● **YOUR OBJECTIVE**: Your job is to write out each record exactly, leaving none out.
RECORDS SHOWN: Begin
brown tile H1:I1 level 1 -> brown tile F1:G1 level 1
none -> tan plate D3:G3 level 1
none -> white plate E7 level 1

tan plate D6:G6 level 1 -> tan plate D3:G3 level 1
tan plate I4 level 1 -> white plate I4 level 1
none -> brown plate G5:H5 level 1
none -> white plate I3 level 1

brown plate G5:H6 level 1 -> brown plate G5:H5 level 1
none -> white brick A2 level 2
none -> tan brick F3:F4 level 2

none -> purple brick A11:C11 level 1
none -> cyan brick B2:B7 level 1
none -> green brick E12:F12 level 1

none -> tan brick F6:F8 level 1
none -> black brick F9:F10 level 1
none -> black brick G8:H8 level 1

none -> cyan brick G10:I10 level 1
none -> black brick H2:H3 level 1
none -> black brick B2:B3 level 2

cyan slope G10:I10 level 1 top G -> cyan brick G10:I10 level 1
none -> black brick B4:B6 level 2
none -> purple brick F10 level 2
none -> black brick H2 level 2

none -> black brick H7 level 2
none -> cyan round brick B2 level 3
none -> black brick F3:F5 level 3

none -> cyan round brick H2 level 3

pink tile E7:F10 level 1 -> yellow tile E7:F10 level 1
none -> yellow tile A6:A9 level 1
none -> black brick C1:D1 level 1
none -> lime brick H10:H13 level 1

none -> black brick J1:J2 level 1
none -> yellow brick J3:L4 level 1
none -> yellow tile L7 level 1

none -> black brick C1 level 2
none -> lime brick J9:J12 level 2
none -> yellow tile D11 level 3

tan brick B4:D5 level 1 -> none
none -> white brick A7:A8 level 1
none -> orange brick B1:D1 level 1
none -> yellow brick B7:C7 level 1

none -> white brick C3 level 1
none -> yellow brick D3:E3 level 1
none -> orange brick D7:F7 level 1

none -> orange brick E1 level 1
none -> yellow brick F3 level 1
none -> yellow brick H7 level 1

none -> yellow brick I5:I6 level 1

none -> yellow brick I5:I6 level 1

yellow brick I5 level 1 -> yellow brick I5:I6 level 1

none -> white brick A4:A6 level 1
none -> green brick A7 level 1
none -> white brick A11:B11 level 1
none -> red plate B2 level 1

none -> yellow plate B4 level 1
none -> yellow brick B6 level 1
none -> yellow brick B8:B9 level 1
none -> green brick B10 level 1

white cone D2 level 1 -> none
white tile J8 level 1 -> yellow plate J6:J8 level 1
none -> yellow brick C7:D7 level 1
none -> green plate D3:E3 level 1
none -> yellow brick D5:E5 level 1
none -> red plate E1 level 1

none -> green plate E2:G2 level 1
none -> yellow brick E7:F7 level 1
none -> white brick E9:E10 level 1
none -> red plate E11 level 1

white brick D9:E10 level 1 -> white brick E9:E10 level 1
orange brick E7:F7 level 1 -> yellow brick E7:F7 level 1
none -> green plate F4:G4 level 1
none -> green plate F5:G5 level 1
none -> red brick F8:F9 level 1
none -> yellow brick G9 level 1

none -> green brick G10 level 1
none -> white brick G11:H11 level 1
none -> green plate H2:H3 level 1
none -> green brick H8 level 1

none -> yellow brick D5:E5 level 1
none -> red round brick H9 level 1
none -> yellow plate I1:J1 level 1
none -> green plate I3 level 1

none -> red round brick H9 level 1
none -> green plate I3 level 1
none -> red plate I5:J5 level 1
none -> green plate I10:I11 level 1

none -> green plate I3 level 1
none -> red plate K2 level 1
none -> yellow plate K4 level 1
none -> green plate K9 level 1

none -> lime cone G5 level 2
RECORDS SHOWN: End
● **RESPONSE TO THIS TASK**:
brown tile H1:I1 level 1 -> brown tile F1:G1 level 1
none -> tan plate D3:G3 level 1
none -> white plate E7 level 1

tan plate D6:G6 level 1 -> tan plate D3:G3 level 1
tan plate I4 level 1 -> white plate I4 level 1
none -> brown plate G5:H5 level 1
none -> white plate I3 level 1

brown plate G5:H6 level 1 -> brown plate G5:H5 level 1
none -> white brick A2 level 2
none -> tan brick F3:F4 level 2

none -> purple brick A11:C11 level 1
none -> cyan brick B2:B7 level 1
none -> green brick E12:F12 level 1

none -> tan brick F6:F8 level 1
none -> black brick F9:F10 level 1
none -> black brick G8:H8 level 1

none -> cyan brick G10:I10 level 1
none -> black brick H2:H3 level 1
none -> black brick B2:B3 level 2

cyan slope G10:I10 level 1 top G -> cyan brick G10:I10 level 1
none -> black brick B4:B6 level 2
none -> purple brick F10 level 2
none -> black brick H2 level 2

none -> black brick H7 level 2
none -> cyan round brick B2 level 3
none -> black brick F3:F5 level 3

none -> cyan round brick H2 level 3

pink tile E7:F10 level 1 -> yellow tile E7:F10 level 1
none -> yellow tile A6:A9 level 1
none -> black brick C1:D1 level 1
none -> lime brick H10:H13 level 1

none -> black brick J1:J2 level 1
none -> yellow brick J3:L4 level 1
none -> yellow tile L7 level 1

none -> black brick C1 level 2
none -> lime brick J9:J12 level 2
none -> yellow tile D11 level 3

tan brick B4:D5 level 1 -> none
none -> white brick A7:A8 level 1
none -> orange brick B1:D1 level 1
none -> yellow brick B7:C7 level 1

none -> white brick C3 level 1
none -> yellow brick D3:E3 level 1
none -> orange brick D7:F7 level 1

none -> orange brick E1 level 1
none -> yellow brick F3 level 1
none -> yellow brick H7 level 1

none -> yellow brick I5:I6 level 1

none -> yellow brick I5:I6 level 1

yellow brick I5 level 1 -> yellow brick I5:I6 level 1

none -> white brick A4:A6 level 1
none -> green brick A7 level 1
none -> white brick A11:B11 level 1
none -> red plate B2 level 1

none -> yellow plate B4 level 1
none -> yellow brick B6 level 1
none -> yellow brick B8:B9 level 1
none -> green brick B10 level 1

white cone D2 level 1 -> none
white tile J8 level 1 -> yellow plate J6:J8 level 1
none -> yellow brick C7:D7 level 1
none -> green plate D3:E3 level 1
none -> yellow brick D5:E5 level 1
none -> red plate E1 level 1

none -> green plate E2:G2 level 1
none -> yellow brick E7:F7 level 1
none -> white brick E9:E10 level 1
none -> red plate E11 level 1

white brick D9:E10 level 1 -> white brick E9:E10 level 1
orange brick E7:F7 level 1 -> yellow brick E7:F7 level 1
none -> green plate F4:G4 level 1
none -> green plate F5:G5 level 1
none -> red brick F8:F9 level 1
none -> yellow brick G9 level 1

none -> green brick G10 level 1
none -> white brick G11:H11 level 1
none -> green plate H2:H3 level 1
none -> green brick H8 level 1

none -> yellow brick D5:E5 level 1
none -> red round brick H9 level 1
none -> yellow plate I1:J1 level 1
none -> green plate I3 level 1

none -> red round brick H9 level 1
none -> green plate I3 level 1
none -> red plate I5:J5 level 1
none -> green plate I10:I11 level 1

none -> green plate I3 level 1
none -> red plate K2 level 1
none -> yellow plate K4 level 1
none -> green plate K9 level 1

none -> lime cone G5 level 2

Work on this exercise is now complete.